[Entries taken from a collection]
____________

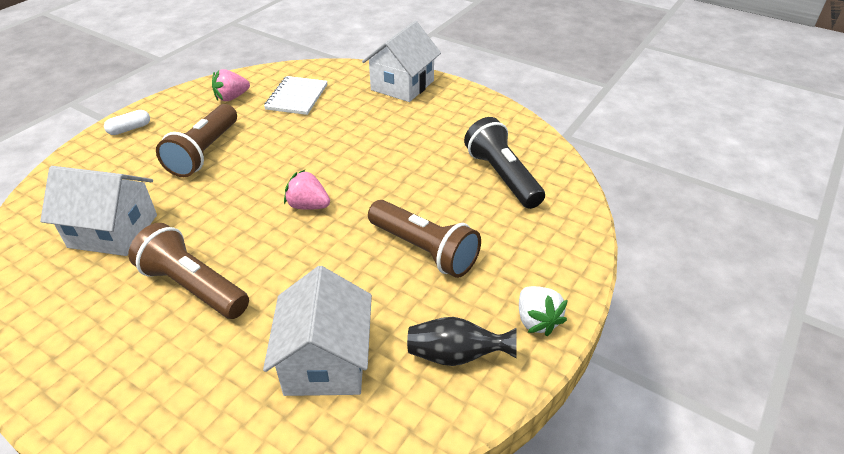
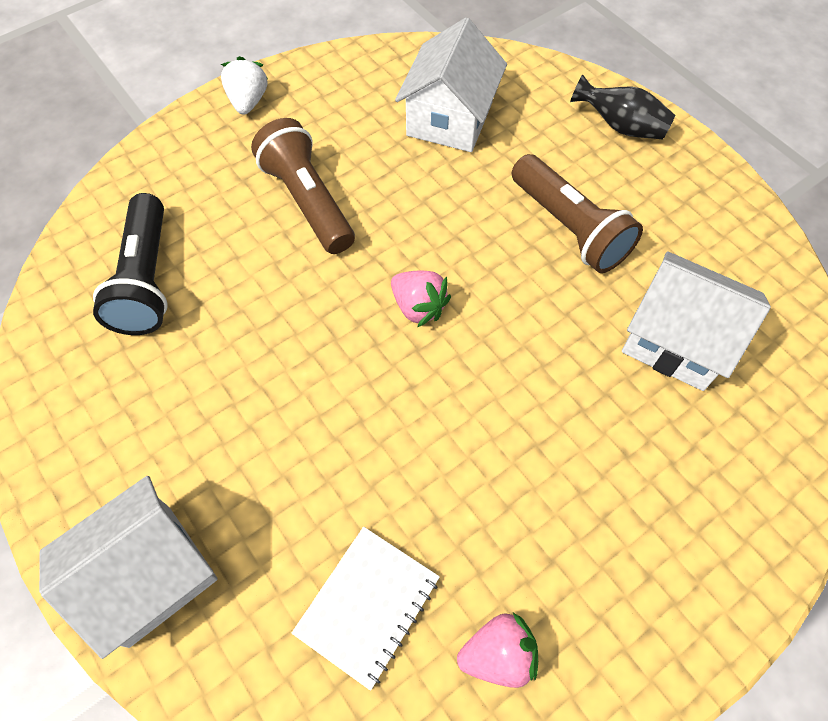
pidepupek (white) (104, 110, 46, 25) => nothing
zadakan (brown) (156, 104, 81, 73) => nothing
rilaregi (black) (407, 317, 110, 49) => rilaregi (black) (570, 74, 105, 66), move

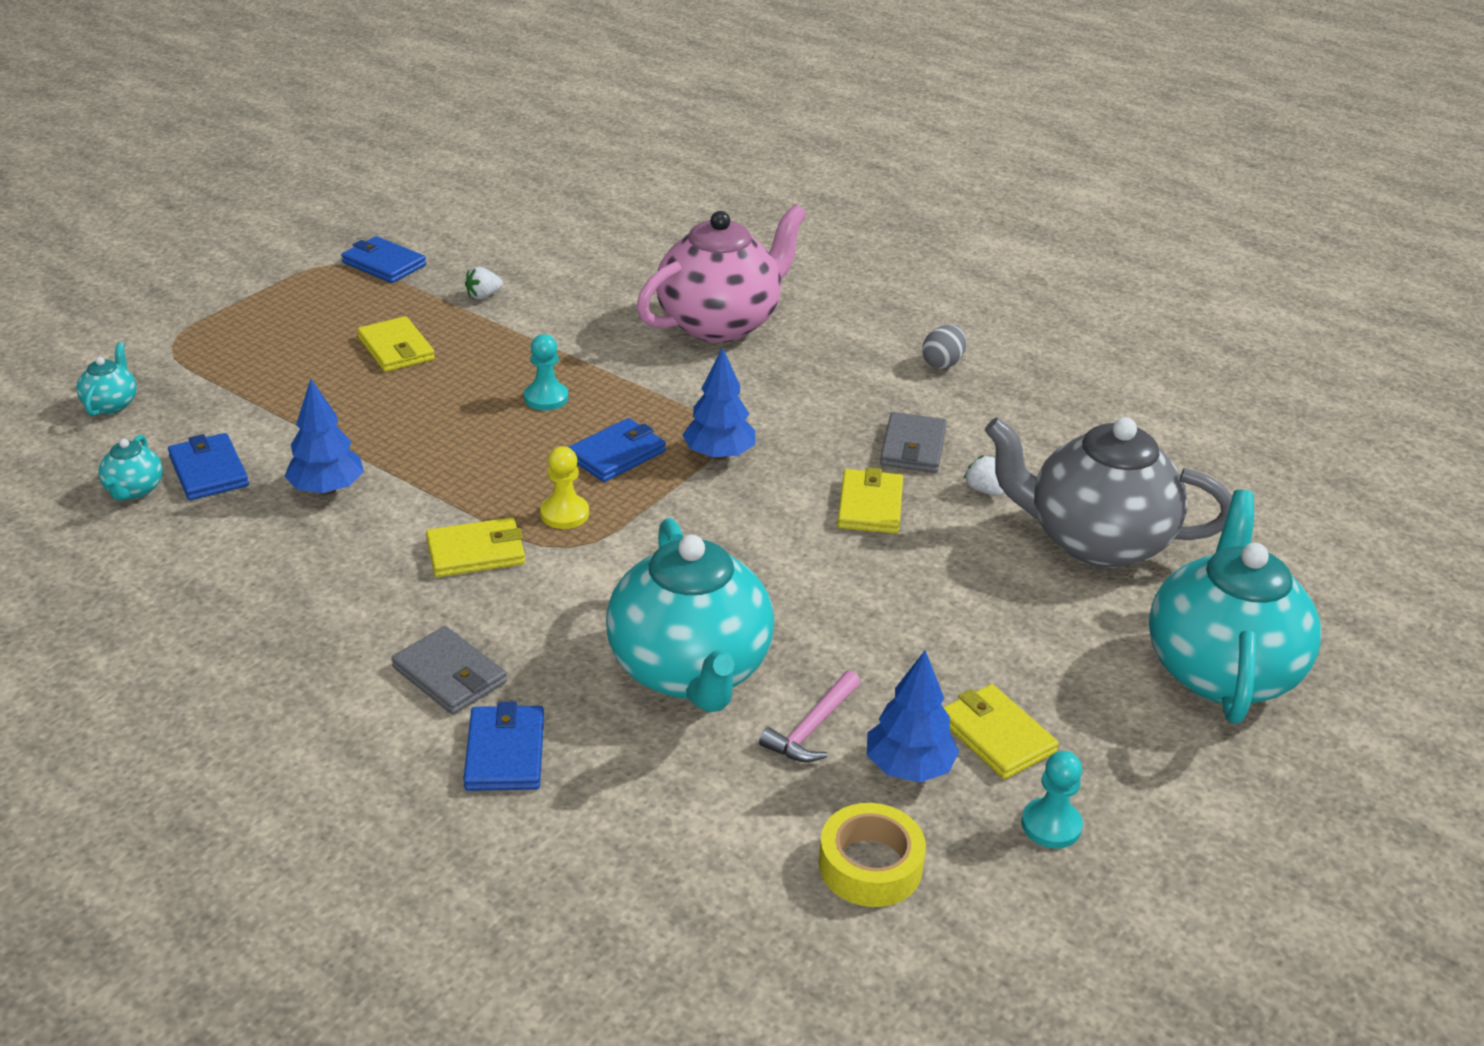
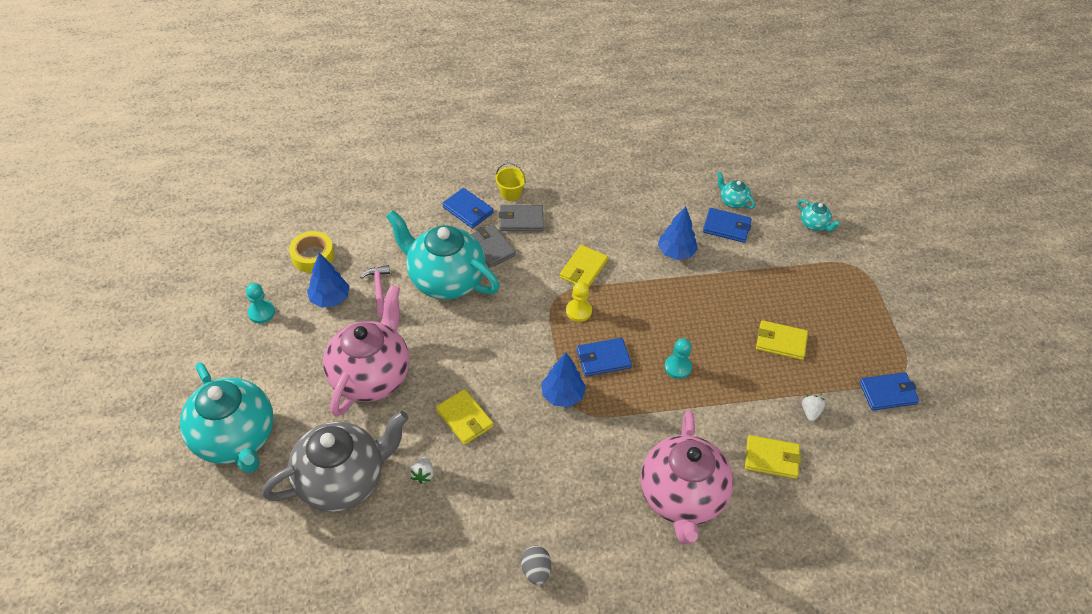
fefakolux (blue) (569, 418, 97, 64) => fefakolux (blue) (576, 338, 56, 39), 75 degrees clockwise
fefakolux (grey) (880, 412, 67, 61) => fefakolux (grey) (471, 224, 45, 44), move
fefakolux (yellow) (943, 684, 116, 95) => fefakolux (yellow) (745, 435, 56, 44), move
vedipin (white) (964, 455, 41, 41) => vedipin (white) (410, 457, 24, 27), 90 degrees clockwise
nothing => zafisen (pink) (323, 285, 87, 132)
nothing =>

____________

[REQUIREMENT]: Apart from the pictures, set down all the entries above exactly.

[ANSWER BELOW]:
pidepupek (white) (104, 110, 46, 25) => nothing
zadakan (brown) (156, 104, 81, 73) => nothing
rilaregi (black) (407, 317, 110, 49) => rilaregi (black) (570, 74, 105, 66), move

fefakolux (blue) (569, 418, 97, 64) => fefakolux (blue) (576, 338, 56, 39), 75 degrees clockwise
fefakolux (grey) (880, 412, 67, 61) => fefakolux (grey) (471, 224, 45, 44), move
fefakolux (yellow) (943, 684, 116, 95) => fefakolux (yellow) (745, 435, 56, 44), move
vedipin (white) (964, 455, 41, 41) => vedipin (white) (410, 457, 24, 27), 90 degrees clockwise
nothing => zafisen (pink) (323, 285, 87, 132)
nothing =>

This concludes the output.